## Task requirements
Please set down only the lines running from the one with "gray trapezoid: (452, 158)" through the last line of the entries, exactly as written and without any pictures.

## Information supplied
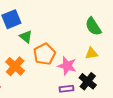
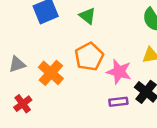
green triangle: (26, 37) -> (87, 16), moved

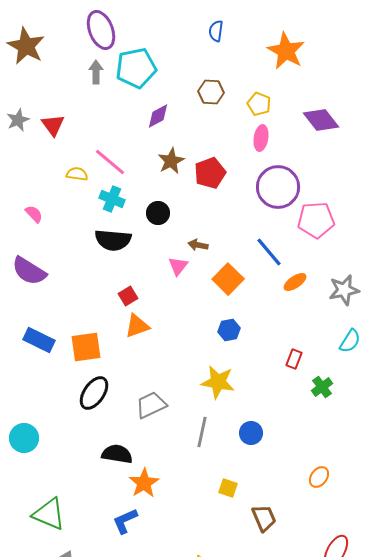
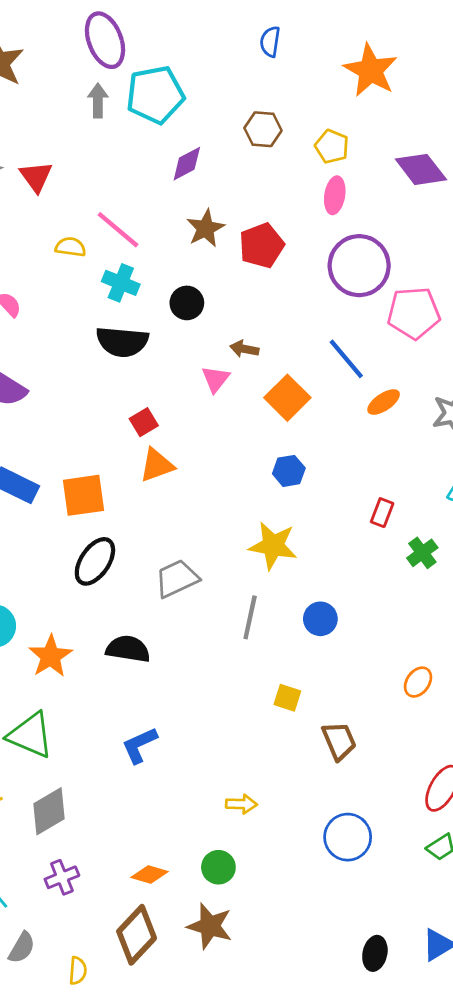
orange star: (144, 483) -> (50, 656), moved

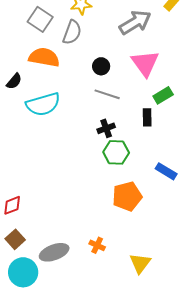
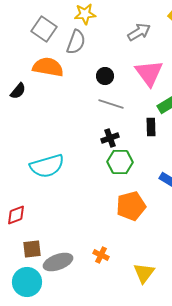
gray arrow: (135, 22) -> (139, 32), size x0.7
cyan semicircle: (43, 104) -> (47, 166), moved
brown square: (15, 239) -> (32, 249), moved, turned 36

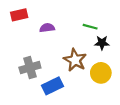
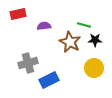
brown star: (75, 60) -> (70, 42), moved

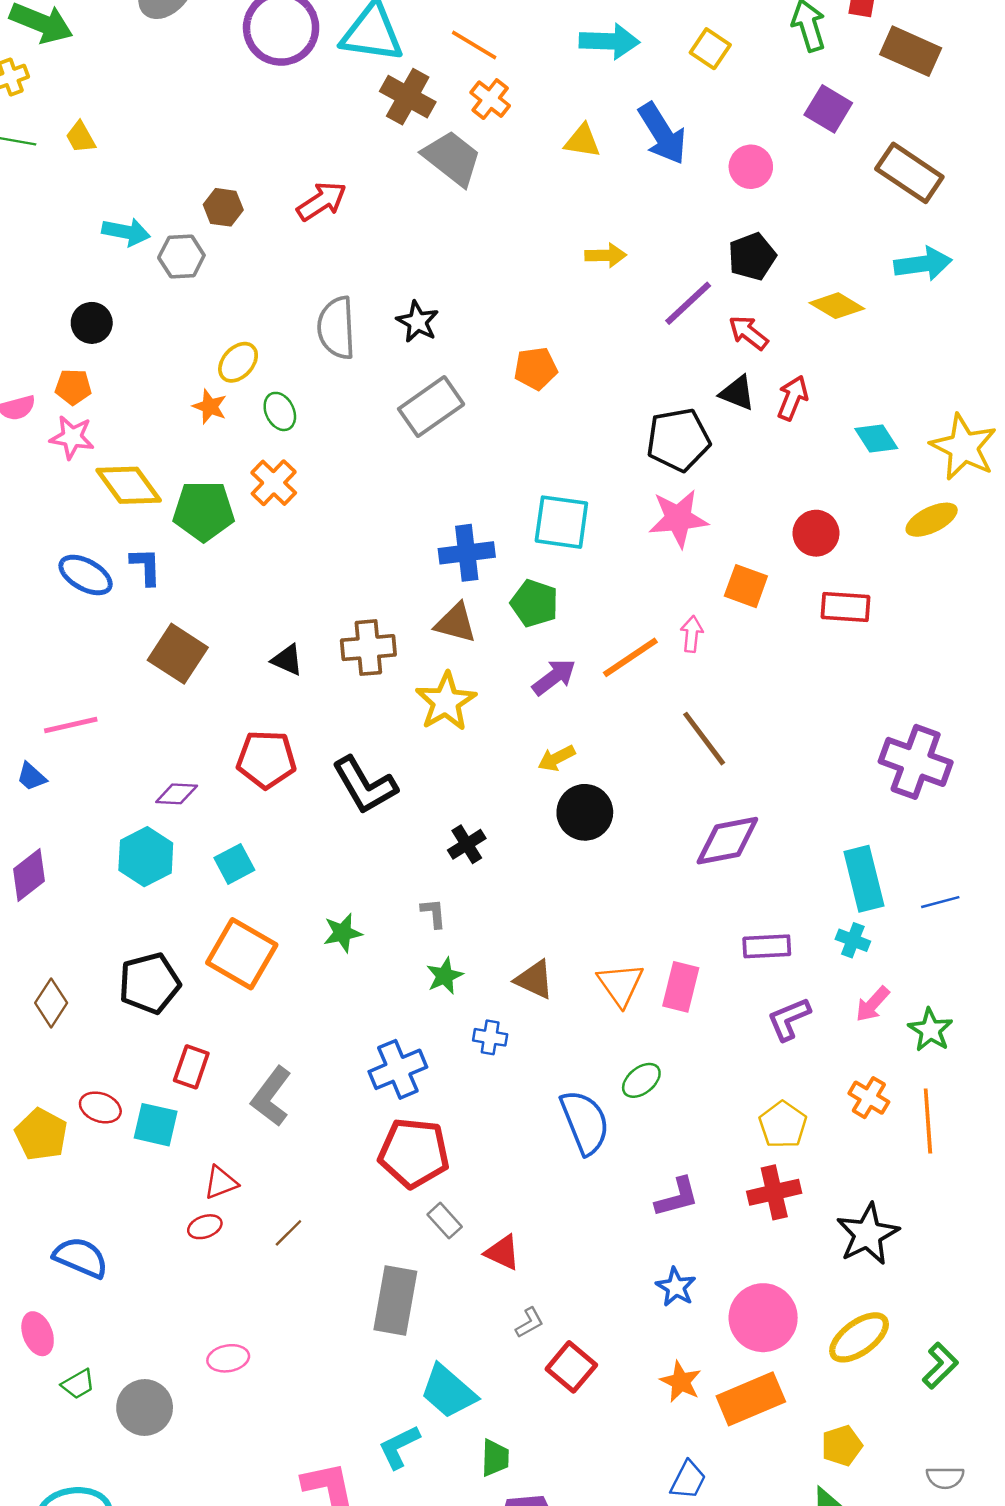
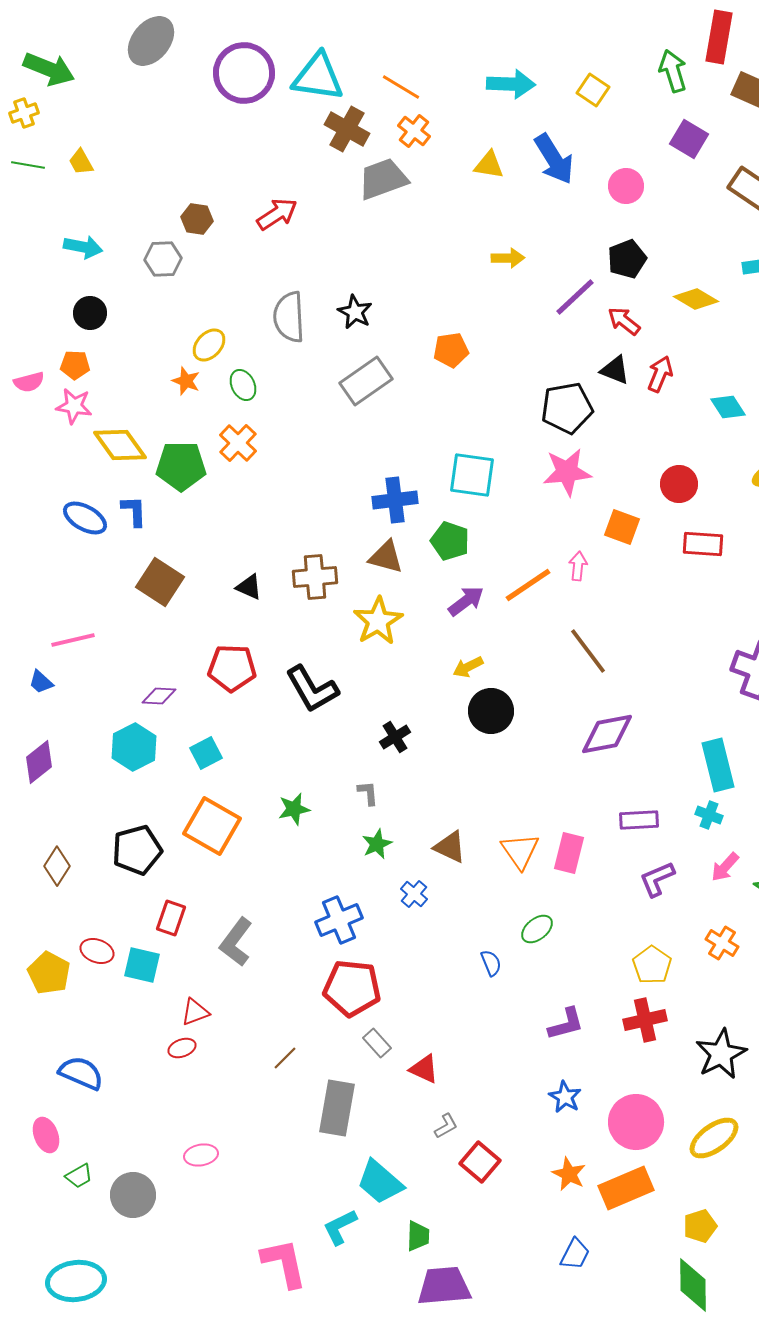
gray trapezoid: (452, 158) -> (383, 179), turned -58
cyan arrow: (126, 232) -> (83, 247), moved
blue cross: (490, 1037) -> (414, 894), turned 32
blue semicircle: (585, 1122) -> (491, 963), size x0.5
brown line: (288, 1233) -> (285, 1058), moved

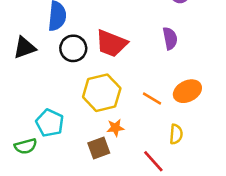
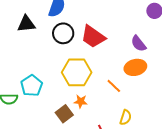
purple semicircle: (170, 38) -> (139, 44), turned 138
orange ellipse: (187, 91) -> (135, 67), moved
brown square: (99, 148) -> (64, 114), turned -30

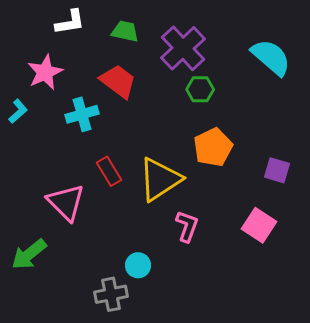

## Result of this task
gray trapezoid: (452, 158) -> (383, 179), turned -58
cyan arrow: (126, 232) -> (83, 247), moved
blue cross: (490, 1037) -> (414, 894), turned 32
blue semicircle: (585, 1122) -> (491, 963), size x0.5
brown line: (288, 1233) -> (285, 1058), moved

purple semicircle: (170, 38) -> (139, 44), turned 138
orange ellipse: (187, 91) -> (135, 67), moved
brown square: (99, 148) -> (64, 114), turned -30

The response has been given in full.